*** Opening Material shown ***
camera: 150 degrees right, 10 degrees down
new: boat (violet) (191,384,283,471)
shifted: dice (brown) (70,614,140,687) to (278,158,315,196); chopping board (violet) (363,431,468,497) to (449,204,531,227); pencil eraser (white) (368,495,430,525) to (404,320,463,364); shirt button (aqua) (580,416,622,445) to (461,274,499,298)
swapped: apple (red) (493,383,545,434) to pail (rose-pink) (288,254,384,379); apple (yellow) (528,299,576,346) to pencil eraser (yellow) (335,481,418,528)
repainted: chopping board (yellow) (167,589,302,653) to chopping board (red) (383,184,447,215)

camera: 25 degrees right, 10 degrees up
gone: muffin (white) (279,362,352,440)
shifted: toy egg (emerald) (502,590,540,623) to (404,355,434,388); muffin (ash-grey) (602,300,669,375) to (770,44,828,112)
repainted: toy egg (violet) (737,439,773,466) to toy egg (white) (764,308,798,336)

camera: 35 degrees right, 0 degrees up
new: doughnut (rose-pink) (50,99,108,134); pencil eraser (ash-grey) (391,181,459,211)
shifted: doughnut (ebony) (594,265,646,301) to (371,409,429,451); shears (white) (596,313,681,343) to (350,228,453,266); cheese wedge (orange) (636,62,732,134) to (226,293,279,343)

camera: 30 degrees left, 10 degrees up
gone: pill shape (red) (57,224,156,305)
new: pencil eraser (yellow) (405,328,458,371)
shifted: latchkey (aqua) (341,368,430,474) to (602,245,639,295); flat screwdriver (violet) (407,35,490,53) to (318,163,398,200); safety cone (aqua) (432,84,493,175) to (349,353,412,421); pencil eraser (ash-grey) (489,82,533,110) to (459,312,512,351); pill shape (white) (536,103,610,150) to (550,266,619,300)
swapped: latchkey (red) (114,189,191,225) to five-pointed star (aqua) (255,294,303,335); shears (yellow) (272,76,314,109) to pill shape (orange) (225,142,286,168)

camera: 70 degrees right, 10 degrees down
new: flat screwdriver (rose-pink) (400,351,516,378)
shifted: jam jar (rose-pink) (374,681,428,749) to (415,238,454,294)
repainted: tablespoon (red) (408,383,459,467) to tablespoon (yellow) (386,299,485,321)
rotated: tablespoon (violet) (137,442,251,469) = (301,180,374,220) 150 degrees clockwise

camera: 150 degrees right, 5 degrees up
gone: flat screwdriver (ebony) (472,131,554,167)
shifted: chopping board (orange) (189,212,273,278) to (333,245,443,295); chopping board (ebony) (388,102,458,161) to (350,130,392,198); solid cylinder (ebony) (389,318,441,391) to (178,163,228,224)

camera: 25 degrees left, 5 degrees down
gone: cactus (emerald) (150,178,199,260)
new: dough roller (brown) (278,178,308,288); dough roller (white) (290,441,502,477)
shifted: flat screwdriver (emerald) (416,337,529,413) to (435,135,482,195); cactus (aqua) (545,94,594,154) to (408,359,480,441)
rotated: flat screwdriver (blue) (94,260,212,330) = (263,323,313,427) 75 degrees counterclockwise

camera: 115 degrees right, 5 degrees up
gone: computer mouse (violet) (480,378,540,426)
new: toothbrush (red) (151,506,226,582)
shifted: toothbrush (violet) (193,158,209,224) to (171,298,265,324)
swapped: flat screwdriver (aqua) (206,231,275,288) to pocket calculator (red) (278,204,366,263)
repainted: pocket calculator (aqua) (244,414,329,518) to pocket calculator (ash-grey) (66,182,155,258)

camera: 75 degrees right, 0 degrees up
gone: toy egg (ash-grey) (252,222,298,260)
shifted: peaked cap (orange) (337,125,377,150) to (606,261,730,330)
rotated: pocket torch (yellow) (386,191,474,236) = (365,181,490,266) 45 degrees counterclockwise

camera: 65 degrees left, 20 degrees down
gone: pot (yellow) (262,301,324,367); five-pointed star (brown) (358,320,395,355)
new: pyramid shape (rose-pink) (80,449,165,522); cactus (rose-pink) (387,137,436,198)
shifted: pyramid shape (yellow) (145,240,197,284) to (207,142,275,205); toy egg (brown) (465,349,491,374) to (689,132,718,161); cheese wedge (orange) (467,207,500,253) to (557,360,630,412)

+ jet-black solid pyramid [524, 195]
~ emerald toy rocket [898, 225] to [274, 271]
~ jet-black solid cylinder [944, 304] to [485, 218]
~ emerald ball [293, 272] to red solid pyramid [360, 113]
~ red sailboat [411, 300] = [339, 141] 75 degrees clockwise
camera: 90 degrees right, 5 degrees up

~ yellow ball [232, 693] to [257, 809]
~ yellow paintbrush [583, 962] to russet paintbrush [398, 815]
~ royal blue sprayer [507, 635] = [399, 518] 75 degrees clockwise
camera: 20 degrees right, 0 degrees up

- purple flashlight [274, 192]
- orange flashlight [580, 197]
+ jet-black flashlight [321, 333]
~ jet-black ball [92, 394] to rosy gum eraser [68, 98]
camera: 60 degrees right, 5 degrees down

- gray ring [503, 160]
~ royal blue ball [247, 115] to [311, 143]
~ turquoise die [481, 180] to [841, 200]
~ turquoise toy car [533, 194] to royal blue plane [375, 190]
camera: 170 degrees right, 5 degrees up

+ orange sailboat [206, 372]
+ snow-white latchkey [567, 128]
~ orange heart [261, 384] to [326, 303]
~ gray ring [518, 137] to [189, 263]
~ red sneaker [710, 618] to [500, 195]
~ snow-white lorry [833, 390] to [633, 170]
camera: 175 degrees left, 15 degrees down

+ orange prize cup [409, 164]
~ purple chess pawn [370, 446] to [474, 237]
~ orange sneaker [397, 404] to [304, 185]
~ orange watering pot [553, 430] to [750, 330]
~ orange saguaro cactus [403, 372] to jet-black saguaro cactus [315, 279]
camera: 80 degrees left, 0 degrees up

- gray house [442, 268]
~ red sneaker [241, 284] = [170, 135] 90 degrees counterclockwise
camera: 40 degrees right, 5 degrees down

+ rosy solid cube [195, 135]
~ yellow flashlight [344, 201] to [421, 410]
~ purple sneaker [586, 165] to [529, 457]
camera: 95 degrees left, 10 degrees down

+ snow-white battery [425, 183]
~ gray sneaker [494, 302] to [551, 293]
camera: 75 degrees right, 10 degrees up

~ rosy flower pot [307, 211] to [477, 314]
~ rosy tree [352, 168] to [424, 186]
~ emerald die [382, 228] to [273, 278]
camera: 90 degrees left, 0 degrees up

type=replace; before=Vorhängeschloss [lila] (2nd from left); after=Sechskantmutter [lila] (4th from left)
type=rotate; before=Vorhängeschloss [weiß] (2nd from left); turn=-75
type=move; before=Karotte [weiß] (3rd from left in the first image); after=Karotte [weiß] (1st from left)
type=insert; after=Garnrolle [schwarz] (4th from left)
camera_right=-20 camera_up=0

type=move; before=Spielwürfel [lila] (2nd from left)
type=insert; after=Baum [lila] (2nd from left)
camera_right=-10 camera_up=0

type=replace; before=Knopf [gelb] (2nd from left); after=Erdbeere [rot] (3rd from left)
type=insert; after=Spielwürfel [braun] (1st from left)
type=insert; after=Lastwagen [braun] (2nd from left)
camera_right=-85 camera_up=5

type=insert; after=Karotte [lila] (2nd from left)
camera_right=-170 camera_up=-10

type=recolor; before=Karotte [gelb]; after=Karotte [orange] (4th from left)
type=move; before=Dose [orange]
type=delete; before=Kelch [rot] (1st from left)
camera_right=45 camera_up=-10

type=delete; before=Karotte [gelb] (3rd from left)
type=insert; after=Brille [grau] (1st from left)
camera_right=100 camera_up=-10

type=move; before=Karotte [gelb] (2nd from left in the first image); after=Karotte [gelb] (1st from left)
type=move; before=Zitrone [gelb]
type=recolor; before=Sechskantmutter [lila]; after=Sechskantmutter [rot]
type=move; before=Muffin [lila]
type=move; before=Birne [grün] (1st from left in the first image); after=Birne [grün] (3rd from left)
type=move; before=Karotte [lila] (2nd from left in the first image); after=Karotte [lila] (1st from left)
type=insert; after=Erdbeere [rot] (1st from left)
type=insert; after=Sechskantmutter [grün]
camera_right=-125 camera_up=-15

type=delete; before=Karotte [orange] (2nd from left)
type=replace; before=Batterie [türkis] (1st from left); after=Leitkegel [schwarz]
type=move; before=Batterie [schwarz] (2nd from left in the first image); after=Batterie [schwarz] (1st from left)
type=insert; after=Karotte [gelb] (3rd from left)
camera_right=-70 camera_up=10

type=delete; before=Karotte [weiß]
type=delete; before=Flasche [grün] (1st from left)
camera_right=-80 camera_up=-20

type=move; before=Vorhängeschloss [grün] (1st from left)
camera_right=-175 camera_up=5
*** Closing Material shown ***
Your output should consist solely of the lines from the beginning of the entries through the line containing "swapped: apple (red)", reproduced exactly.

camera: 150 degrees right, 10 degrees down
new: boat (violet) (191,384,283,471)
shifted: dice (brown) (70,614,140,687) to (278,158,315,196); chopping board (violet) (363,431,468,497) to (449,204,531,227); pencil eraser (white) (368,495,430,525) to (404,320,463,364); shirt button (aqua) (580,416,622,445) to (461,274,499,298)
swapped: apple (red) (493,383,545,434) to pail (rose-pink) (288,254,384,379); apple (yellow) (528,299,576,346) to pencil eraser (yellow) (335,481,418,528)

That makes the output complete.